Start of Data under study
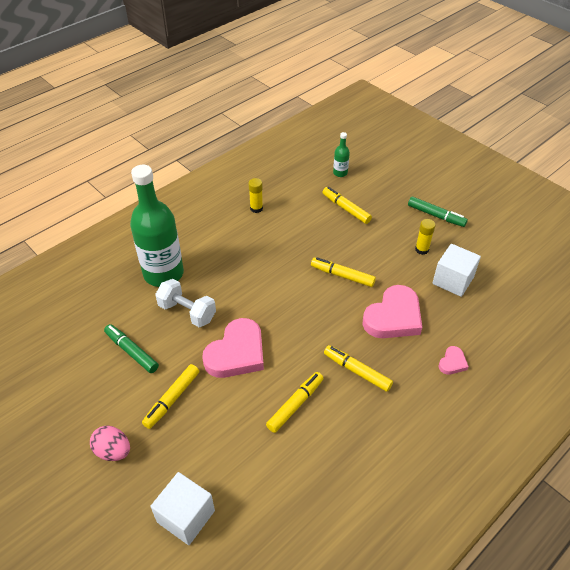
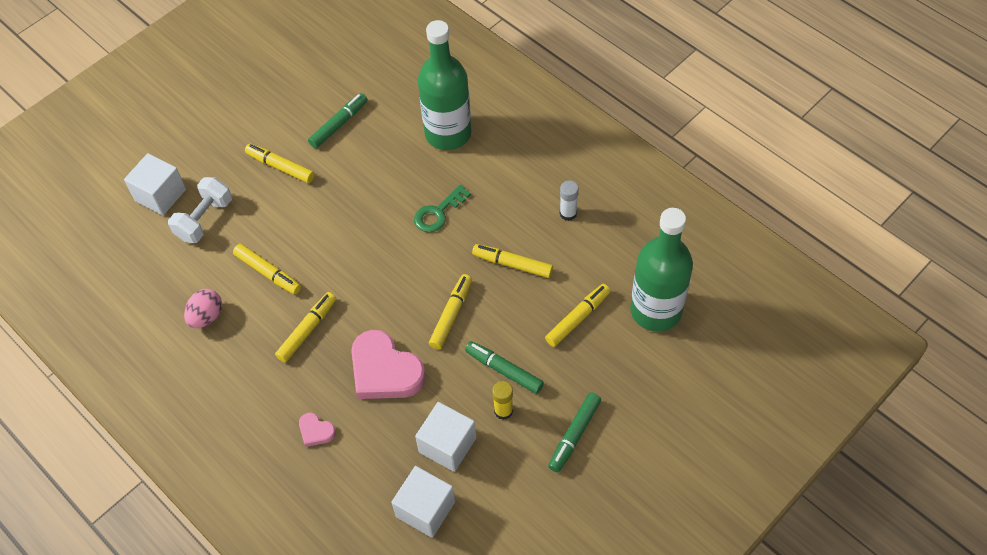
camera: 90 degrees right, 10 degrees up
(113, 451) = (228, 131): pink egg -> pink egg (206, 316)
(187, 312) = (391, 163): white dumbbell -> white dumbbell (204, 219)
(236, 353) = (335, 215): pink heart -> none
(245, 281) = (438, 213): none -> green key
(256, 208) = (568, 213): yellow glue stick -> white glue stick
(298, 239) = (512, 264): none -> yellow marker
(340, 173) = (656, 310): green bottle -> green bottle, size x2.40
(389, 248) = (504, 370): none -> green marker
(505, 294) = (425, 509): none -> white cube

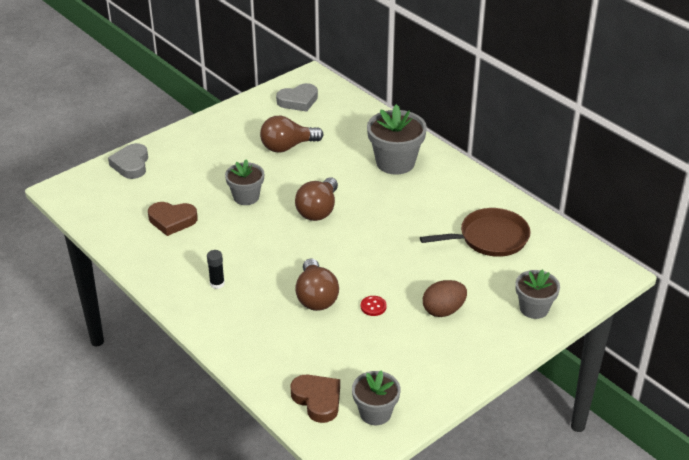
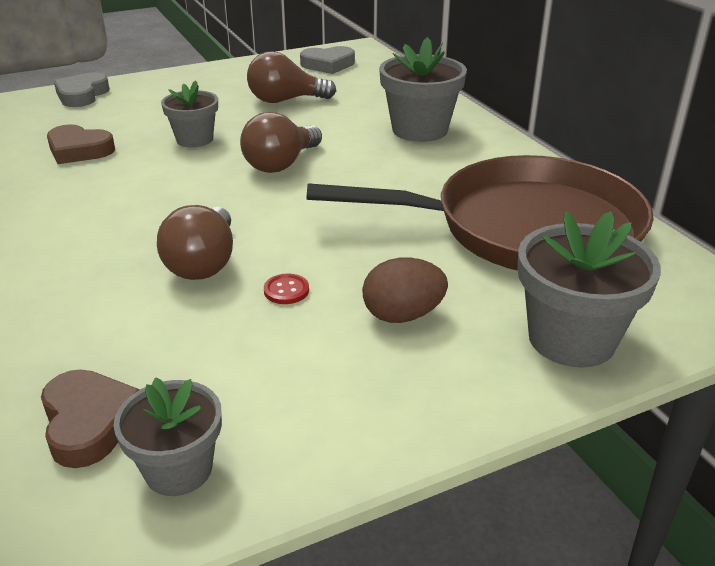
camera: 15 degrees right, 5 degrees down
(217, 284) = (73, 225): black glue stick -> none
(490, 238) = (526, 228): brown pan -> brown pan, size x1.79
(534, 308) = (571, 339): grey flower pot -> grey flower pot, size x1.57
End of Data under study
Work to complete: From the first line to the last, output the data exactly, without the pictures.

Result:
camera: 90 degrees right, 10 degrees up
(113, 451) = (228, 131): pink egg -> pink egg (206, 316)
(187, 312) = (391, 163): white dumbbell -> white dumbbell (204, 219)
(236, 353) = (335, 215): pink heart -> none
(245, 281) = (438, 213): none -> green key
(256, 208) = (568, 213): yellow glue stick -> white glue stick
(298, 239) = (512, 264): none -> yellow marker
(340, 173) = (656, 310): green bottle -> green bottle, size x2.40
(389, 248) = (504, 370): none -> green marker
(505, 294) = (425, 509): none -> white cube

camera: 15 degrees right, 5 degrees down
(217, 284) = (73, 225): black glue stick -> none
(490, 238) = (526, 228): brown pan -> brown pan, size x1.79
(534, 308) = (571, 339): grey flower pot -> grey flower pot, size x1.57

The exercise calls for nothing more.